(Exercise)
Leave out the pictures and transcribe every entry below exactly.

○ ○ ○

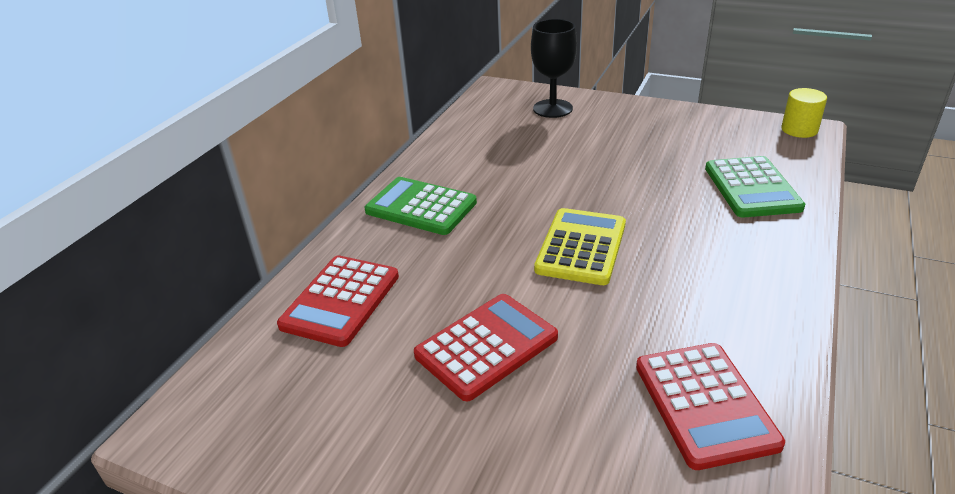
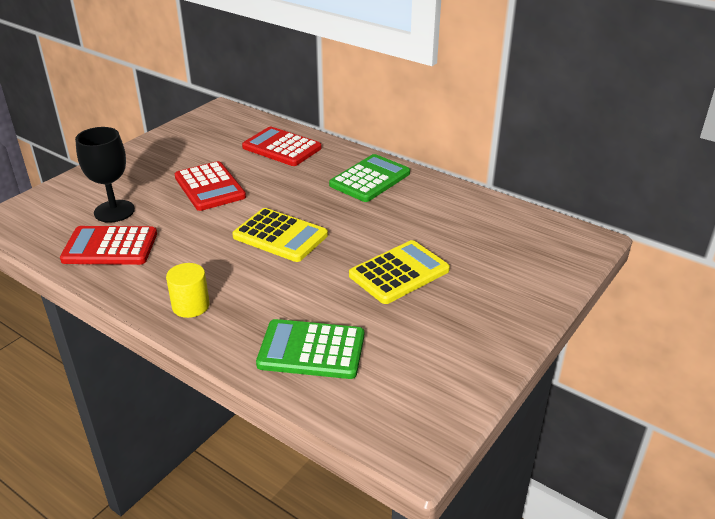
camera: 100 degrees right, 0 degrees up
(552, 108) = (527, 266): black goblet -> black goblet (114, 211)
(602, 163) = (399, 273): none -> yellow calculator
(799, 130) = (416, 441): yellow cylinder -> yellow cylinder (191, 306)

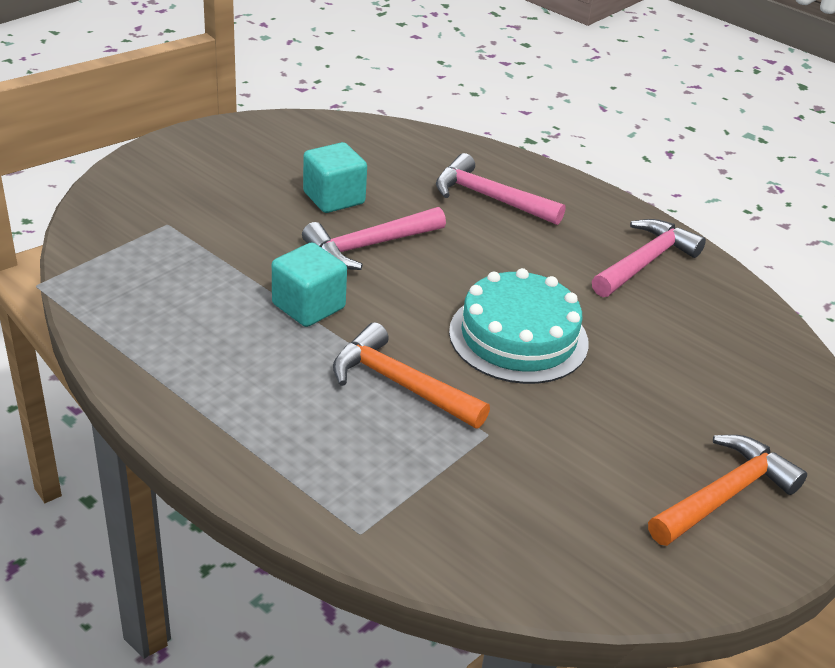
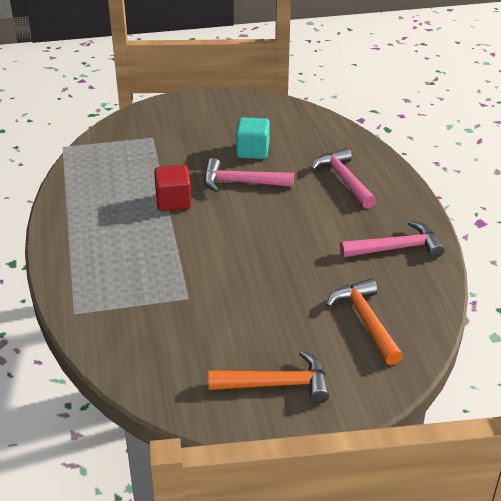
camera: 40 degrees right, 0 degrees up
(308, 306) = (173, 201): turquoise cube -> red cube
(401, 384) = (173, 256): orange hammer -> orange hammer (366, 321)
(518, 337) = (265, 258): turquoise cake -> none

○ ○ ○

(Exercise answer)
camera: 100 degrees right, 0 degrees up
(552, 108) = (527, 266): black goblet -> black goblet (114, 211)
(602, 163) = (399, 273): none -> yellow calculator
(799, 130) = (416, 441): yellow cylinder -> yellow cylinder (191, 306)

camera: 40 degrees right, 0 degrees up
(308, 306) = (173, 201): turquoise cube -> red cube
(401, 384) = (173, 256): orange hammer -> orange hammer (366, 321)
(518, 337) = (265, 258): turquoise cake -> none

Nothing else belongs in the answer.